(Object change descriptions)
********************

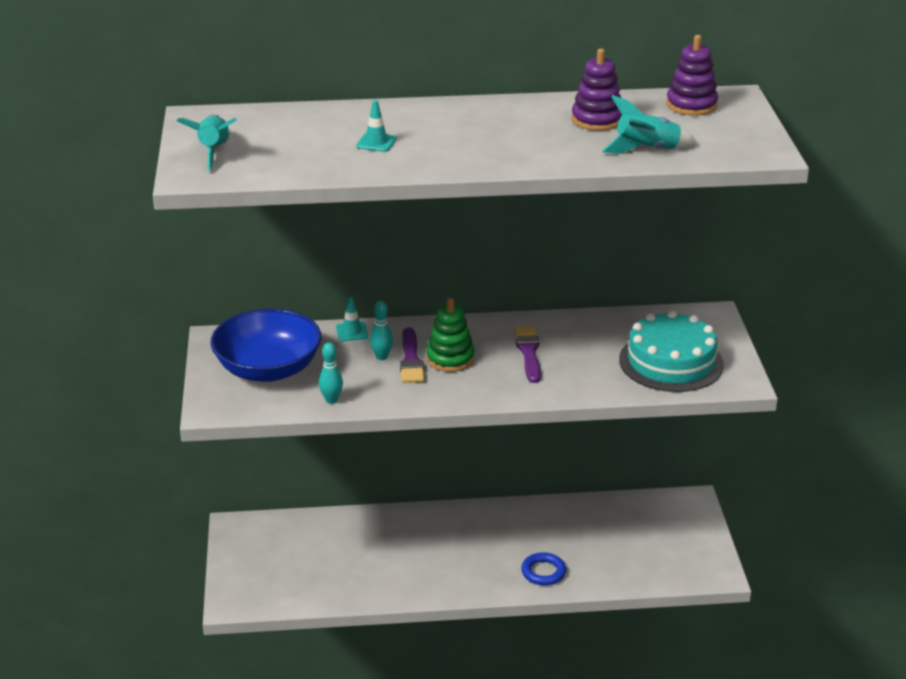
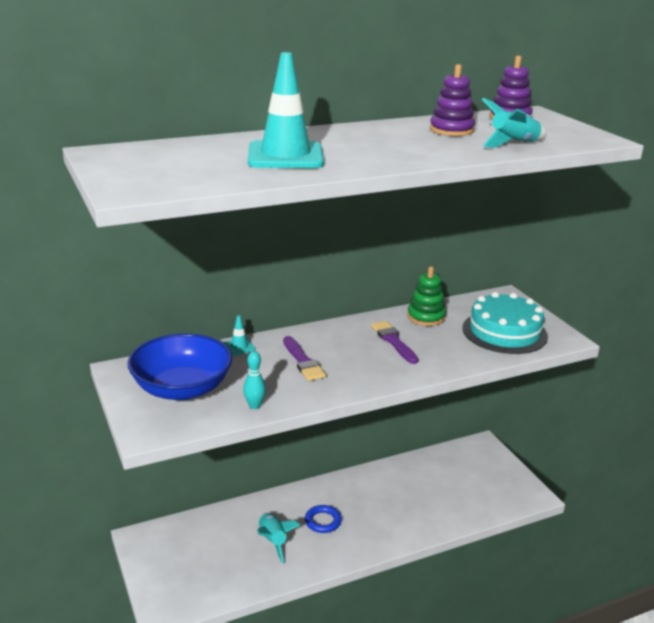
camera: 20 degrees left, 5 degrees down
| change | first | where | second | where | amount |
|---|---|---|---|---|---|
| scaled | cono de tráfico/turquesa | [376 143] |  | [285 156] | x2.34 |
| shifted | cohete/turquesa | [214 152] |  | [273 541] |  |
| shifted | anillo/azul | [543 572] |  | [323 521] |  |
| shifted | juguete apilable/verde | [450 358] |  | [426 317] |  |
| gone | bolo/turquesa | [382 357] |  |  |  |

********************

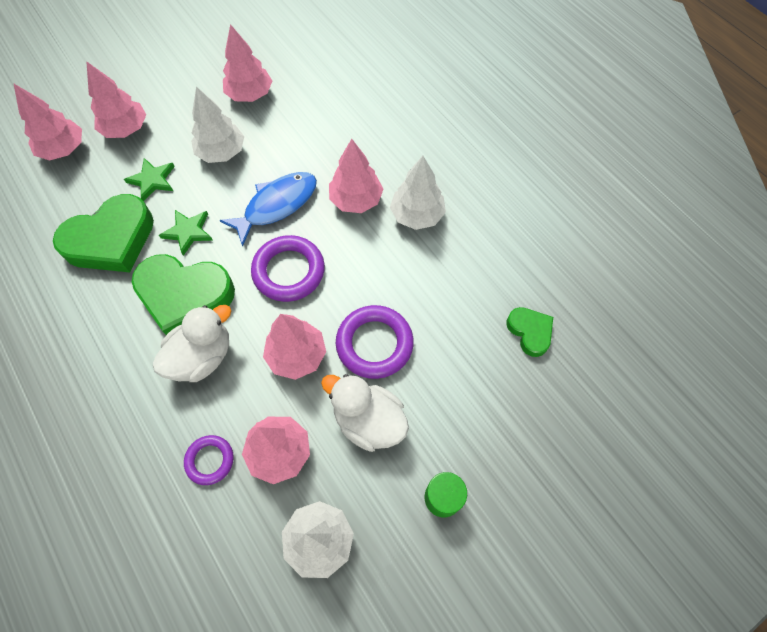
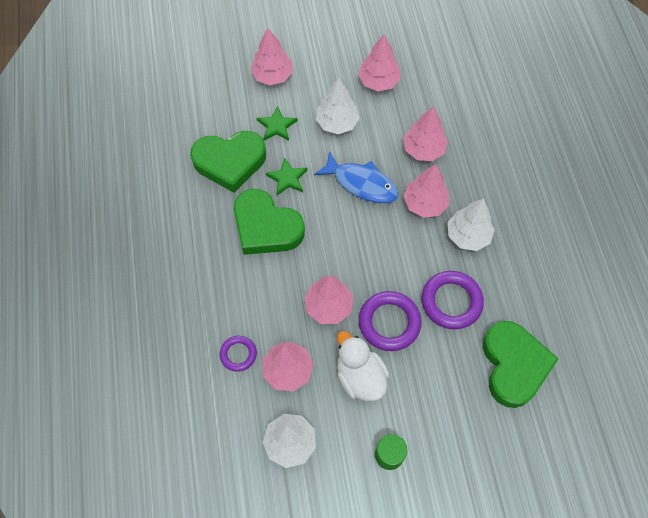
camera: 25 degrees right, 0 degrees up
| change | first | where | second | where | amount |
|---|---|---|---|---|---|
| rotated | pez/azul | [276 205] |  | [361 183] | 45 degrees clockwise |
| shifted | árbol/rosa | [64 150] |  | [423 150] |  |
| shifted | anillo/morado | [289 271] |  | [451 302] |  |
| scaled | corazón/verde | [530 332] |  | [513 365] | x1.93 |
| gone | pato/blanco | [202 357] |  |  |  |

********************

__PROMPT__. Copy here each line of the preceding records with "scaled" in it.

__WRITTEN SOLUTION__.
| scaled | cono de tráfico/turquesa | [376 143] |  | [285 156] | x2.34 |
| scaled | corazón/verde | [530 332] |  | [513 365] | x1.93 |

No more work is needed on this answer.